Dataset entries:
##############################

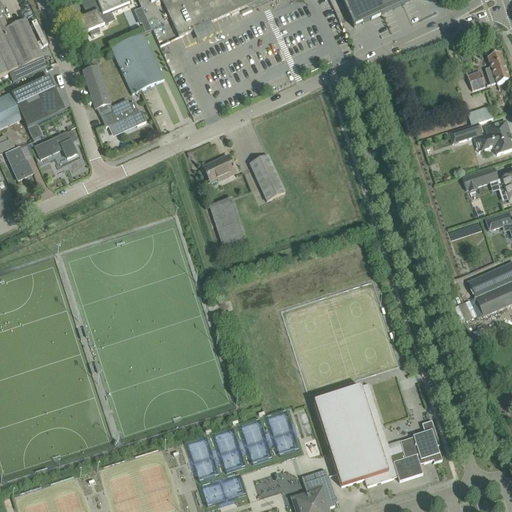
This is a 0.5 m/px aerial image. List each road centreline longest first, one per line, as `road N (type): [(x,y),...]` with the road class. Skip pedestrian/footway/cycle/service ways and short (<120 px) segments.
road 1 (unclassified): [(474,482),(341,71)]
road 2 (unclassified): [(104,180),(341,71)]
road 3 (unclassified): [(104,180),(39,0)]
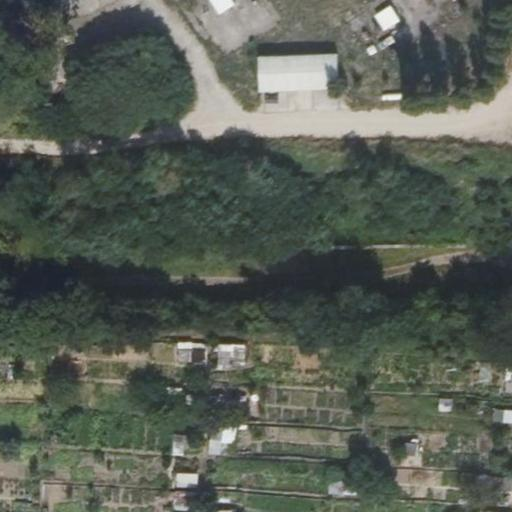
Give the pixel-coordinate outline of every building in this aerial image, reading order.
[(233,0),(209,0),(220,14),(236,3),(233,0)] [(389,4),(374,15),(385,31),(401,20),(389,4)] [(172,73),(149,40),(81,60),(80,100),(125,127),(155,119),(172,73)] [(339,89),(339,54),(262,57),(262,92),(339,89)] [(246,367),(245,342),(218,342),(218,367),(246,367)] [(511,408),(494,407),(493,421),(511,422),(511,408)] [(222,443),(236,442),(235,424),(208,427),(211,454),(223,453),(222,443)] [(174,433),(172,454),(186,456),(188,435),(174,433)] [(198,486),(198,471),(176,472),(176,487),(198,486)]
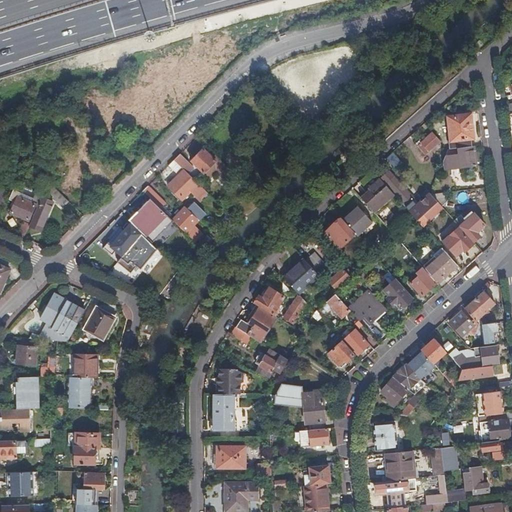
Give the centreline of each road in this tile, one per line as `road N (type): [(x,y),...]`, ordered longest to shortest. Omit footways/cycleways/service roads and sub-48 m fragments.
road 1 (residential): [(196,511),(197,379),(230,312),(270,257),(488,56)]
road 2 (residential): [(435,0),(248,67),(51,263)]
road 3 (residential): [(509,246),(366,376),(352,412),(358,511)]
road 4 (residential): [(120,511),(125,371),(137,312),(132,296),(51,263)]
road 5 (residential): [(488,56),(509,246)]
road 6 (motorway): [(0,47),(160,0)]
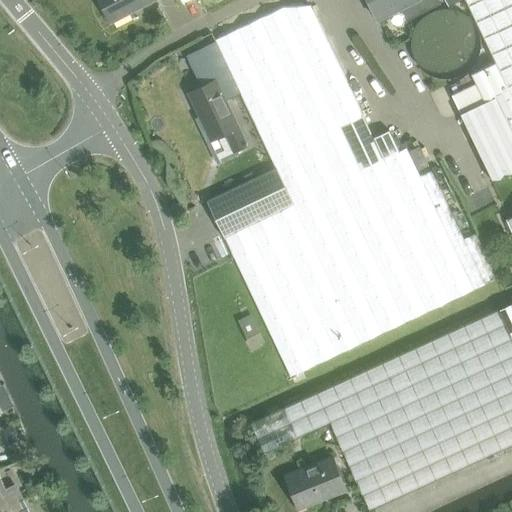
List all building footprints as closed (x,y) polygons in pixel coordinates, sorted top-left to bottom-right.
[(97,0),(110,24),(134,12),(133,10),(151,0),(97,0)] [(365,0),(375,20),(376,21),(377,20),(402,8),(408,19),(439,3),(437,0),(365,0)] [(511,0),(465,0),(495,61),(511,95),(511,0)] [(282,7),(215,39),(217,43),(240,92),(276,168),(293,204),(224,236),(290,376),(496,278),(475,233),(463,239),(430,170),(418,176),(407,152),(405,148),(398,151),(388,130),(372,138),(309,5),(282,7)] [(204,85),(187,92),(210,140),(224,133),(232,152),(247,145),(225,100),(240,92),(217,43),(190,55),(204,85)] [(511,175),(511,95),(495,61),(471,74),(475,83),(451,95),(460,116),(492,185),(511,175)] [(417,171),(427,166),(419,147),(408,152),(417,171)] [(276,168),(207,200),(208,202),(224,236),(293,204),(276,168)] [(511,305),(499,312),(511,340),(511,305)] [(499,311),(441,337),(250,422),(264,452),(330,423),(369,510),(511,444),(511,340),(499,312),(499,311)] [(263,341),(261,337),(251,316),(239,321),(251,347),(263,341)] [(297,508),(344,490),(331,457),(284,475),(297,508)] [(0,509),(21,499),(15,486),(6,490),(0,477),(0,509)] [(33,481),(23,485),(28,495),(38,490),(33,481)] [(27,511),(21,499),(0,509),(0,511),(27,511)]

##############################

Can you write out the material again with each "aerial image" switched to "overhead image", everything else left as it is and the pictures omitted?

This is a 0.5 m/px overhead image. List each road centreline longest first, one per line, as `road N (type): [(x,y),...]` with the road class. Skip pedestrian/footway/cycle/service ways and short (<120 px) segments.
road 1 (unclassified): [(474,482),(341,71)]
road 2 (unclassified): [(104,180),(341,71)]
road 3 (unclassified): [(104,180),(39,0)]
Give the pixel-coordinate outline of every building in this overhead image, reading order.
[(233,0),(209,0),(220,14),(236,3),(233,0)] [(389,4),(374,15),(385,31),(401,20),(389,4)] [(172,73),(149,40),(81,60),(80,100),(125,127),(155,119),(172,73)] [(339,89),(339,54),(262,57),(262,92),(339,89)] [(246,367),(245,342),(218,342),(218,367),(246,367)] [(511,408),(494,407),(493,421),(511,422),(511,408)] [(222,443),(236,442),(235,424),(208,427),(211,454),(223,453),(222,443)] [(174,433),(172,454),(186,456),(188,435),(174,433)] [(198,486),(198,471),(176,472),(176,487),(198,486)]
Give the centreline of each road in this tile, one per line as `road N (type): [(x,y),...]`, ordered longest to shortest. Omit footways/cycleways/service roads and sub-48 m fragments.
road 1 (residential): [(196,511),(197,379),(230,312),(270,257),(488,56)]
road 2 (residential): [(435,0),(248,67),(51,263)]
road 3 (residential): [(509,246),(366,376),(352,412),(358,511)]
road 4 (residential): [(120,511),(125,371),(137,312),(132,296),(51,263)]
road 5 (residential): [(488,56),(509,246)]
road 6 (motorway): [(0,47),(160,0)]
List all building footprints as closed (x,y) polygons in pixel coordinates, sorted top-left to bottom-right.
[(97,0),(110,24),(134,12),(133,10),(151,0),(97,0)] [(365,0),(375,20),(376,21),(377,20),(402,8),(408,19),(439,3),(437,0),(365,0)] [(511,0),(465,0),(495,61),(511,95),(511,0)] [(282,7),(215,39),(217,43),(240,92),(276,168),(293,204),(224,236),(290,376),(496,278),(475,233),(463,239),(430,170),(418,176),(407,152),(405,148),(398,151),(388,130),(372,138),(309,5),(282,7)] [(204,85),(187,92),(210,140),(224,133),(232,152),(247,145),(225,100),(240,92),(217,43),(190,55),(204,85)] [(511,175),(511,95),(495,61),(471,74),(475,83),(451,95),(460,116),(492,185),(511,175)] [(417,171),(427,166),(419,147),(408,152),(417,171)] [(276,168),(207,200),(208,202),(224,236),(293,204),(276,168)] [(511,305),(499,312),(511,340),(511,305)] [(499,311),(441,337),(250,422),(264,452),(330,423),(369,510),(511,444),(511,340),(499,312),(499,311)] [(263,341),(261,337),(251,316),(239,321),(251,347),(263,341)] [(297,508),(344,490),(331,457),(284,475),(297,508)] [(0,509),(21,499),(15,486),(6,490),(0,477),(0,509)] [(33,481),(23,485),(28,495),(38,490),(33,481)] [(27,511),(21,499),(0,509),(0,511),(27,511)]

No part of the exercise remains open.